# How to complete this task:
Print the data below exactly as it stands, and keep the pictures out.
Stored data section start
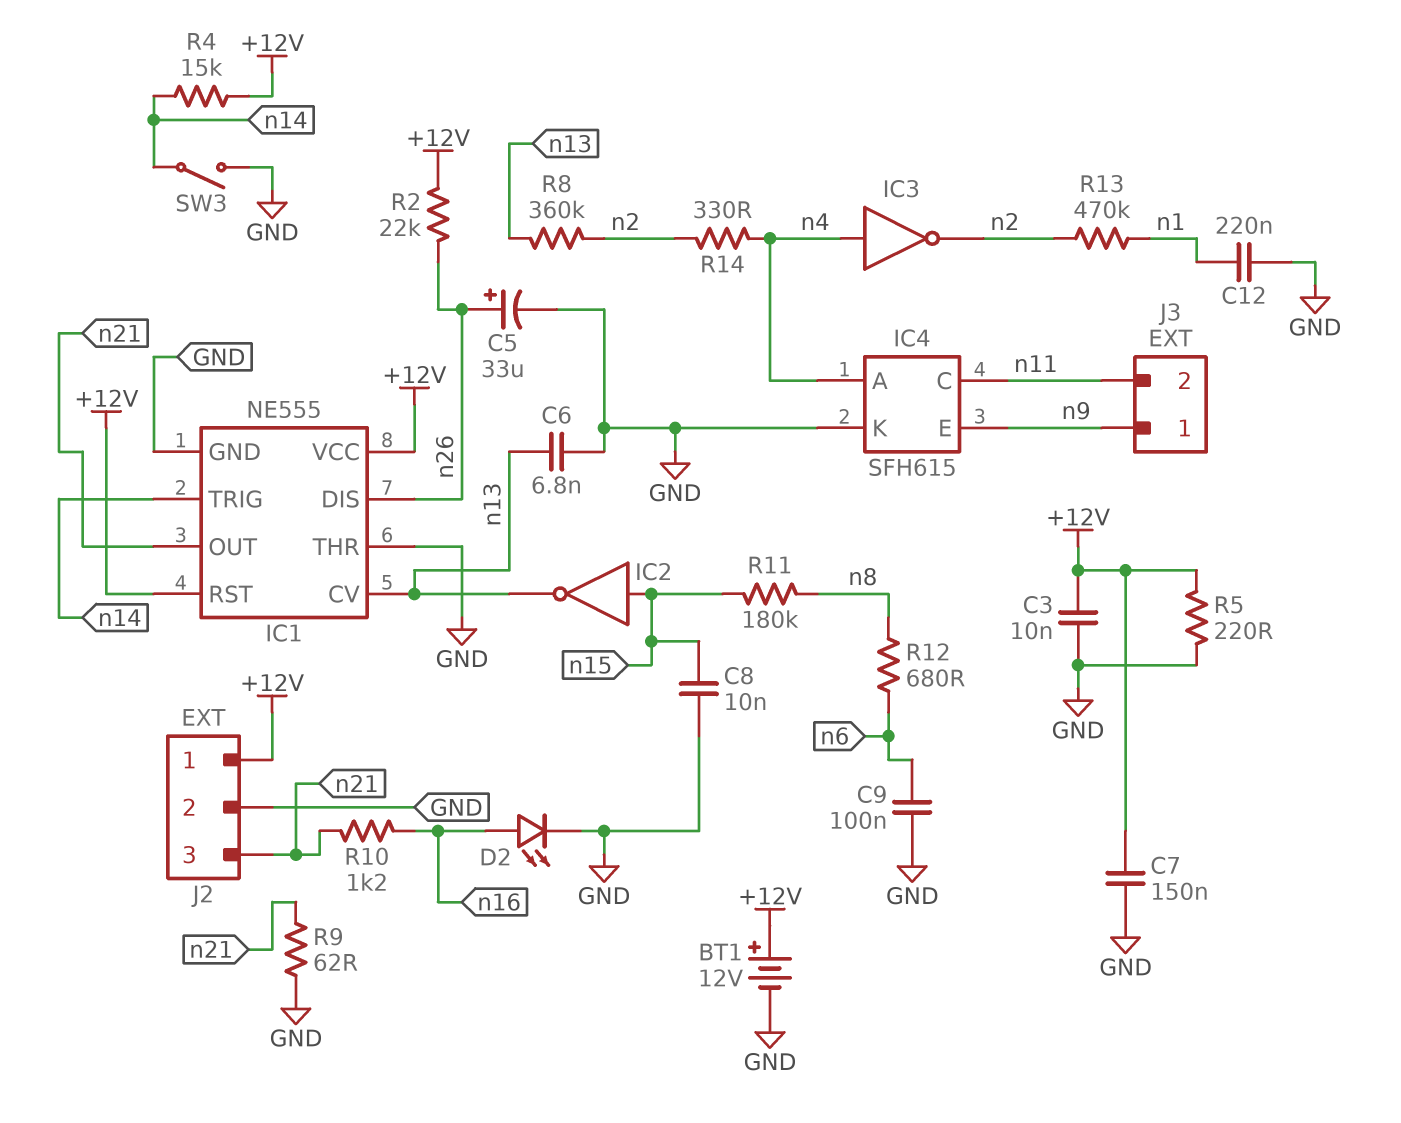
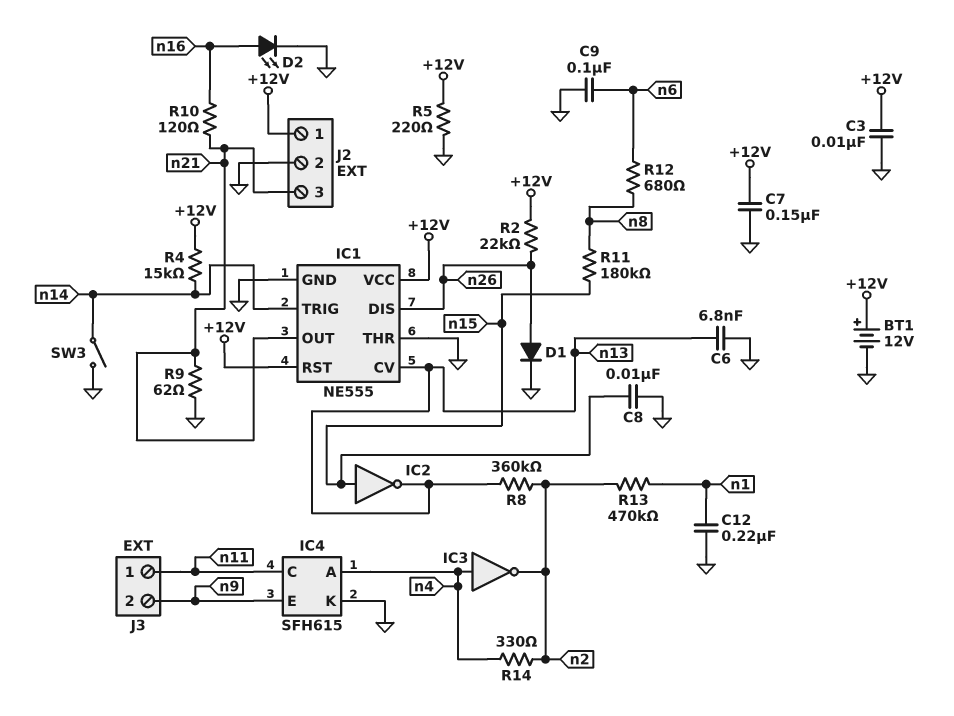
C5: 33uF (plus n26, minus GND) -> none
D1: none -> diode (A n26, K GND)
J3 pin 1: n9 -> n11
J3 pin 2: n11 -> n9
R10: 1.2k (n16, n21) -> 120 (n16, n21)

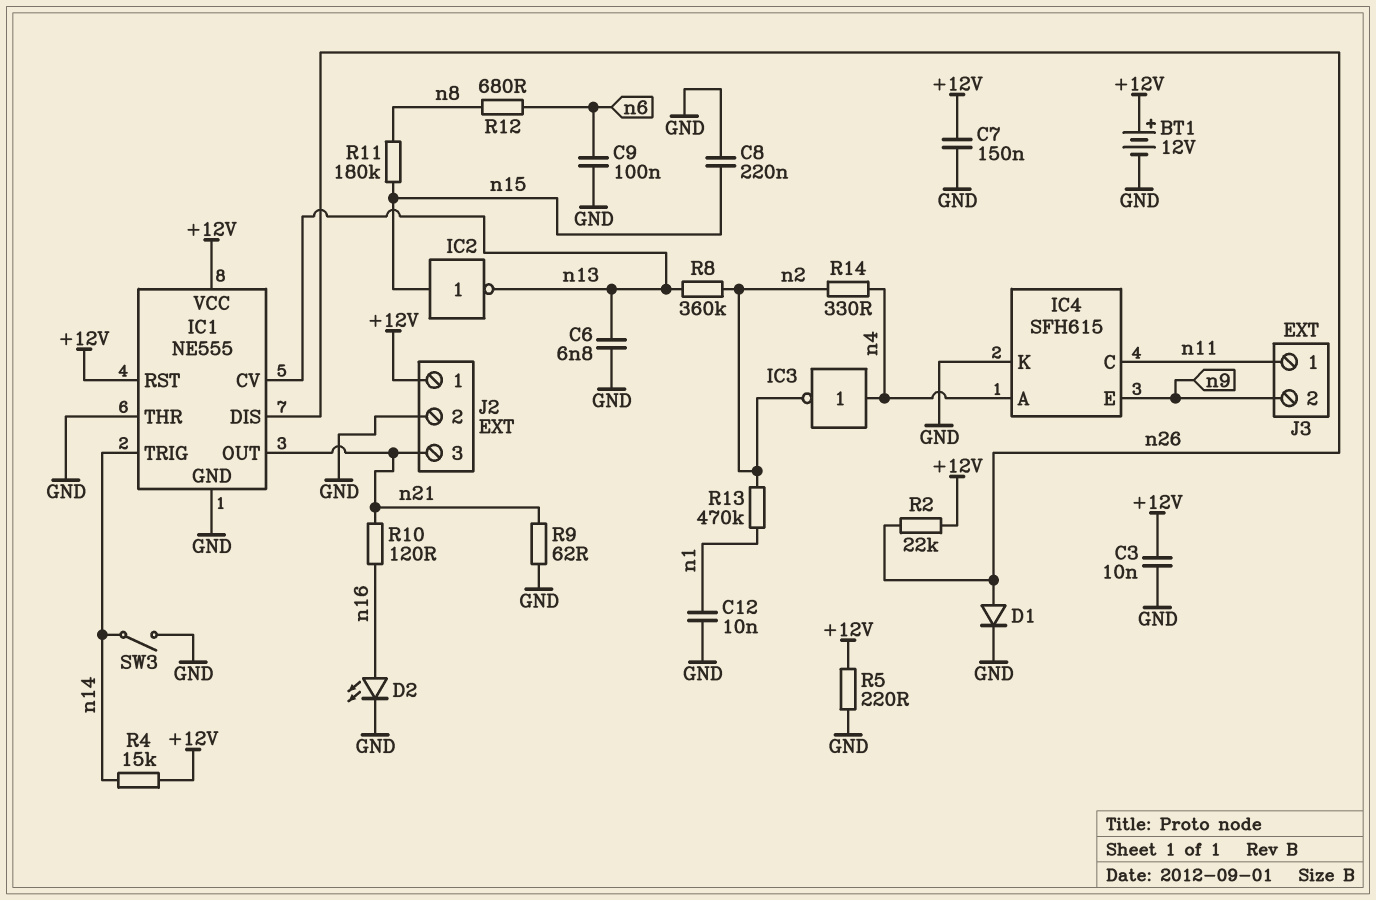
C8: 10nF (GND, n15) -> 220nF (GND, n15)
C12: 220nF (GND, n1) -> 10nF (GND, n1)

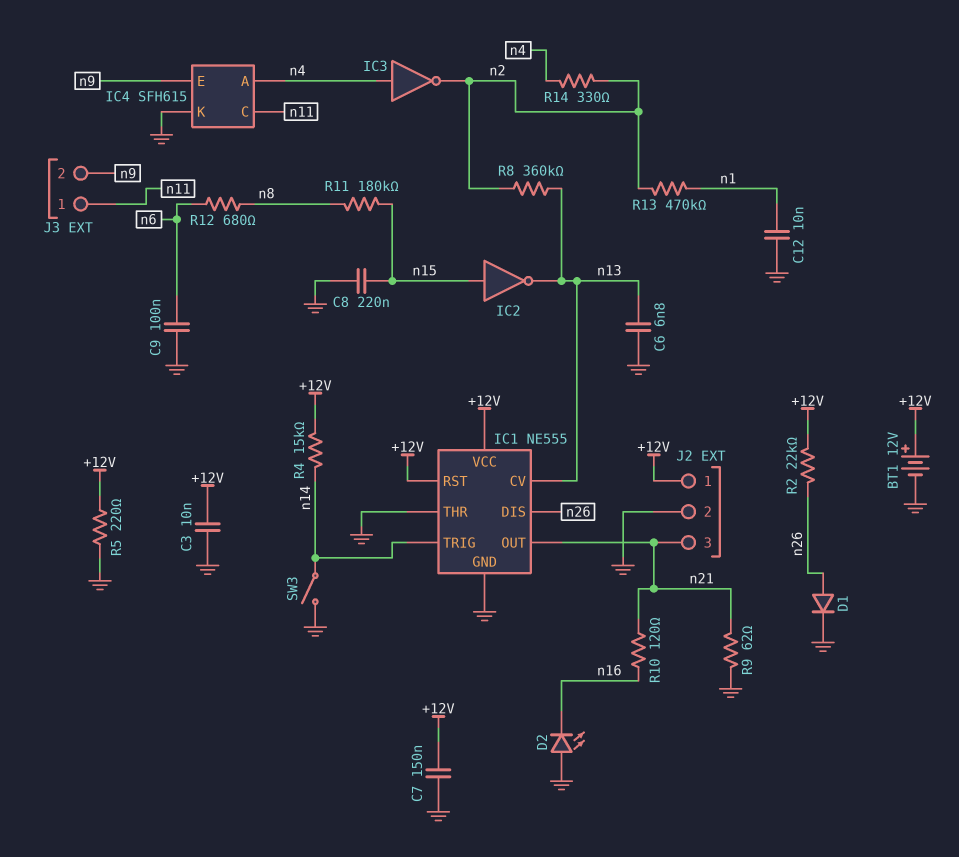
D2: LED (A n16, K GND) -> LED (A GND, K n16)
Stored data section end
# Problem solution:
C5: 33uF (plus n26, minus GND) -> none
D1: none -> diode (A n26, K GND)
J3 pin 1: n9 -> n11
J3 pin 2: n11 -> n9
R10: 1.2k (n16, n21) -> 120 (n16, n21)

C8: 10nF (GND, n15) -> 220nF (GND, n15)
C12: 220nF (GND, n1) -> 10nF (GND, n1)

D2: LED (A n16, K GND) -> LED (A GND, K n16)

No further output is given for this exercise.